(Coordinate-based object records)
·····

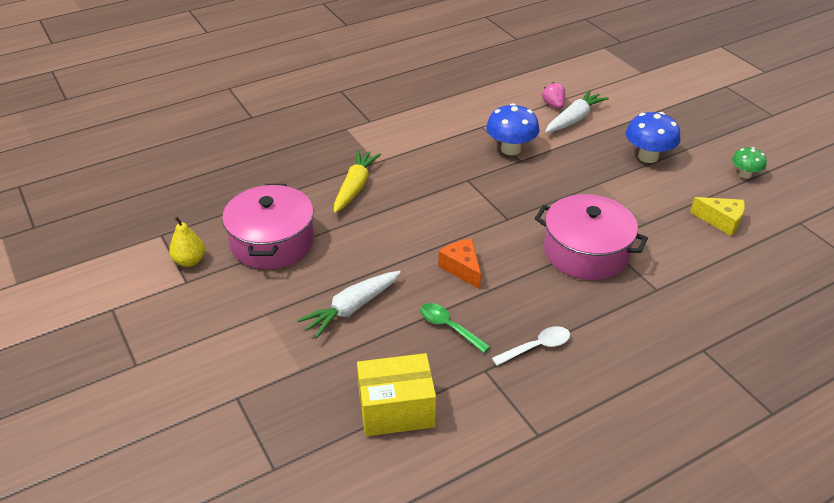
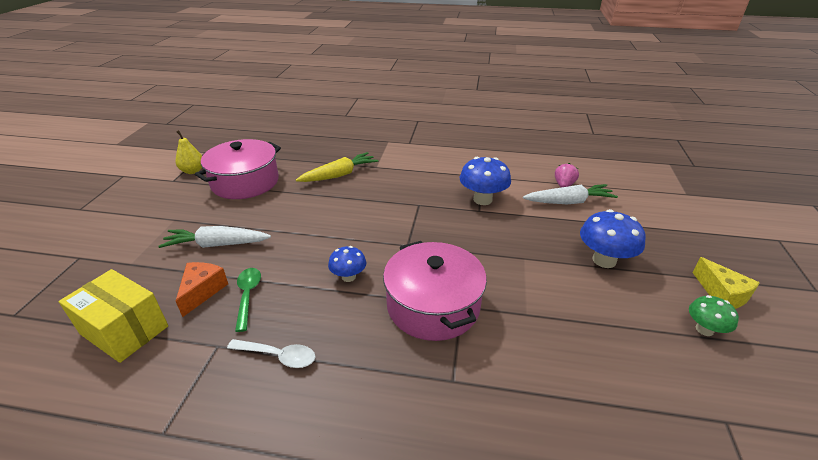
camera: 40 degrees right, 5 degrees down
orange cheese [438,239,481,289] -> orange cheese moved to [176,262,228,317]
yellow cheese [690,197,745,236] -> yellow cheese moved to [693,257,760,309]
none -> blue mushroom [328,246,366,282]

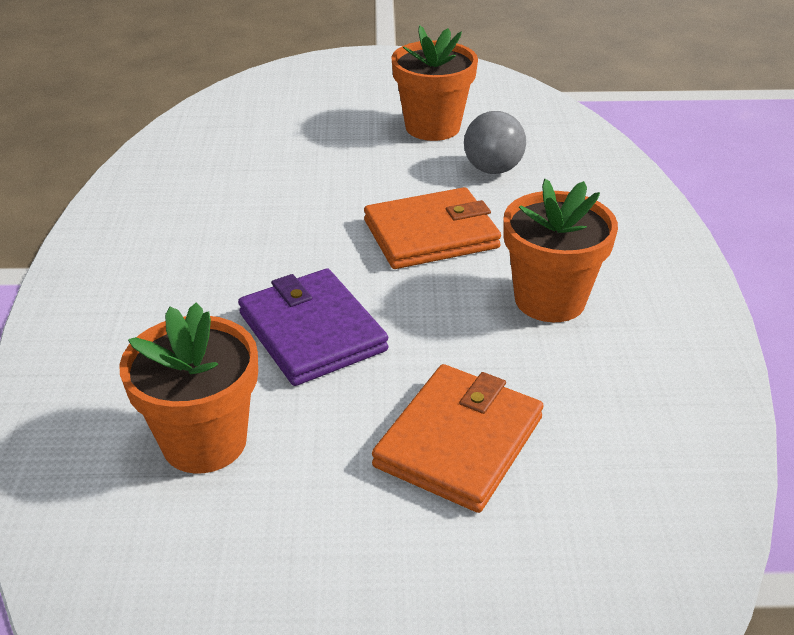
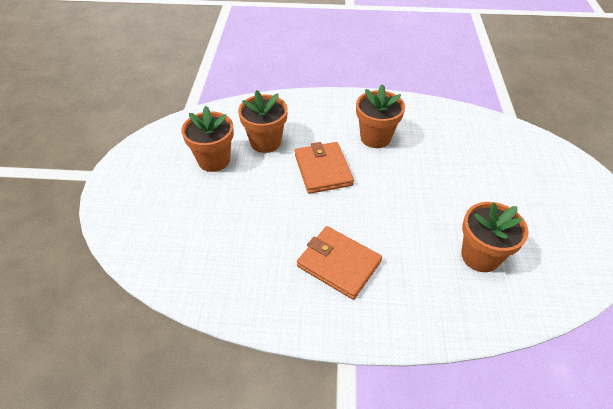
camera: 85 degrees left, 10 degrees up
purple wallet [238,268,388,386] -> none
orange wallet [372,364,544,513] -> orange wallet moved to [297,226,382,300]
grey ball [464,111,526,174] -> orange flower pot [238,90,288,153]

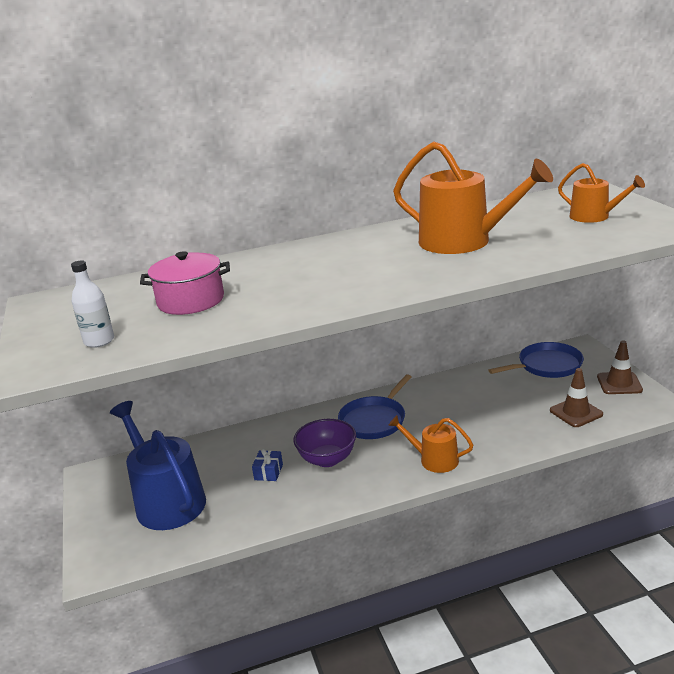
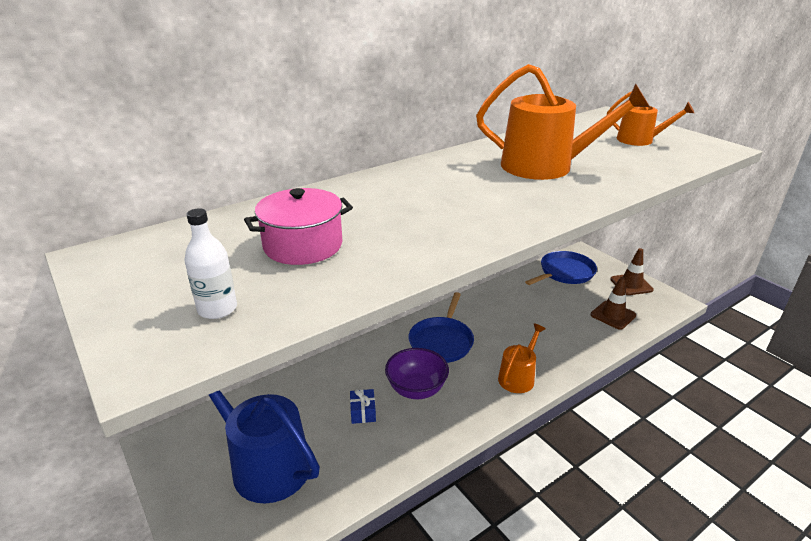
camera: 20 degrees left, 5 degrees up
orange watering can [388,415,473,473] -> orange watering can turned 120 degrees clockwise [498,324,546,393]

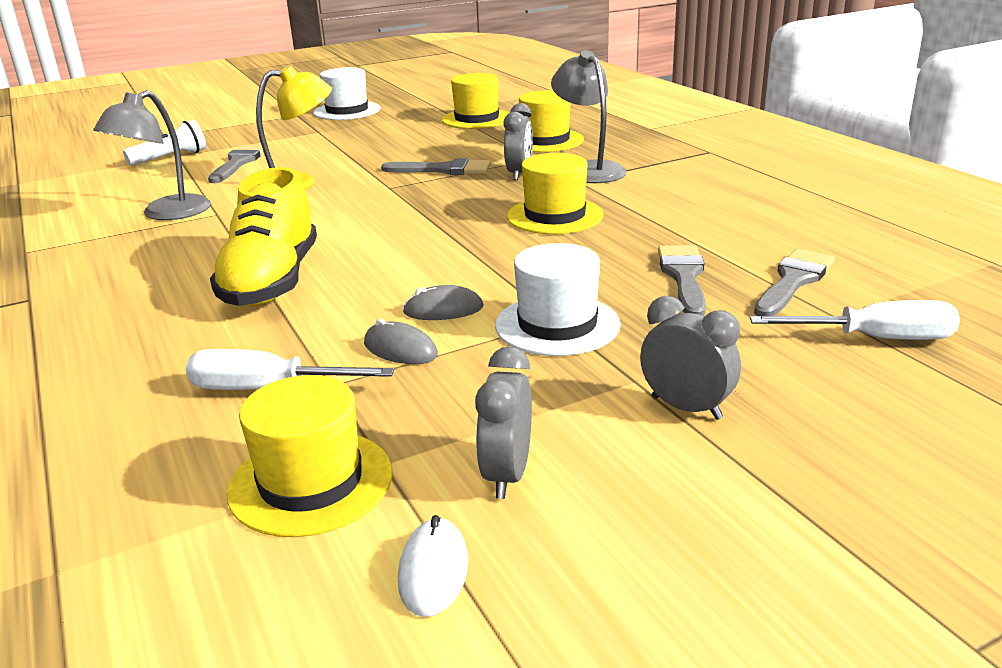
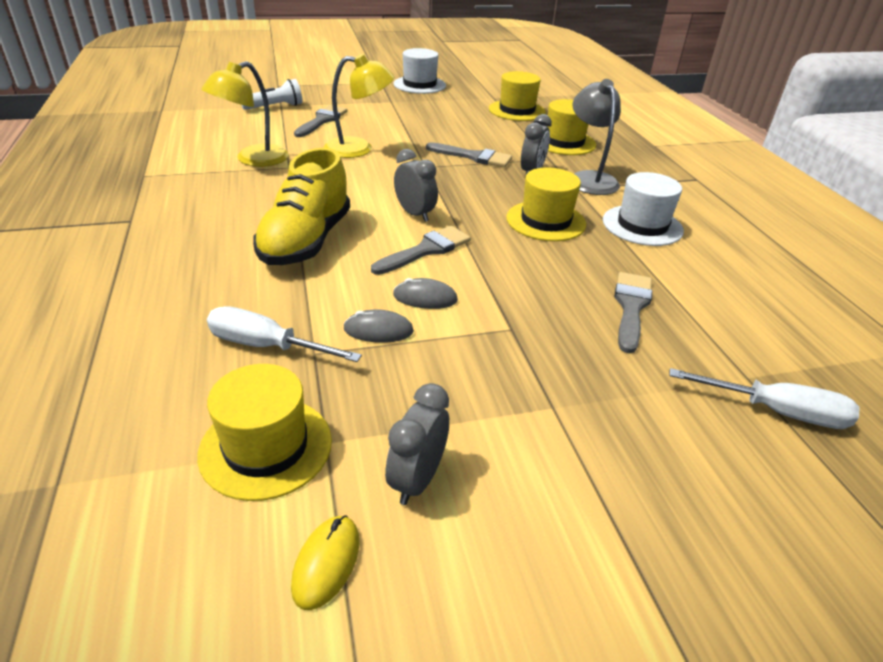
camera: 10 degrees right, 10 degrees up
grey lamp [93,90,211,220] -> yellow lamp [201,61,289,167]
grey mouse [364,319,438,364] -> grey mouse turned 45 degrees counterclockwise [343,309,414,343]
white mouse [398,515,468,617] -> yellow mouse [291,515,359,610]
white hat [495,243,621,356] -> white hat moved to [603,172,684,246]
grey clock [640,296,741,420] -> grey clock moved to [394,149,438,222]
grey brush [754,249,835,316] -> grey brush moved to [371,226,471,275]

·····

◆ **Requirement**: Repeat, exactly and in full, all records above, but include no pictures.

◆ **Exercise solution**:
camera: 40 degrees right, 5 degrees down
orange cheese [438,239,481,289] -> orange cheese moved to [176,262,228,317]
yellow cheese [690,197,745,236] -> yellow cheese moved to [693,257,760,309]
none -> blue mushroom [328,246,366,282]

camera: 85 degrees left, 10 degrees up
purple wallet [238,268,388,386] -> none
orange wallet [372,364,544,513] -> orange wallet moved to [297,226,382,300]
grey ball [464,111,526,174] -> orange flower pot [238,90,288,153]

camera: 20 degrees left, 5 degrees up
orange watering can [388,415,473,473] -> orange watering can turned 120 degrees clockwise [498,324,546,393]

camera: 10 degrees right, 10 degrees up
grey lamp [93,90,211,220] -> yellow lamp [201,61,289,167]
grey mouse [364,319,438,364] -> grey mouse turned 45 degrees counterclockwise [343,309,414,343]
white mouse [398,515,468,617] -> yellow mouse [291,515,359,610]
white hat [495,243,621,356] -> white hat moved to [603,172,684,246]
grey clock [640,296,741,420] -> grey clock moved to [394,149,438,222]
grey brush [754,249,835,316] -> grey brush moved to [371,226,471,275]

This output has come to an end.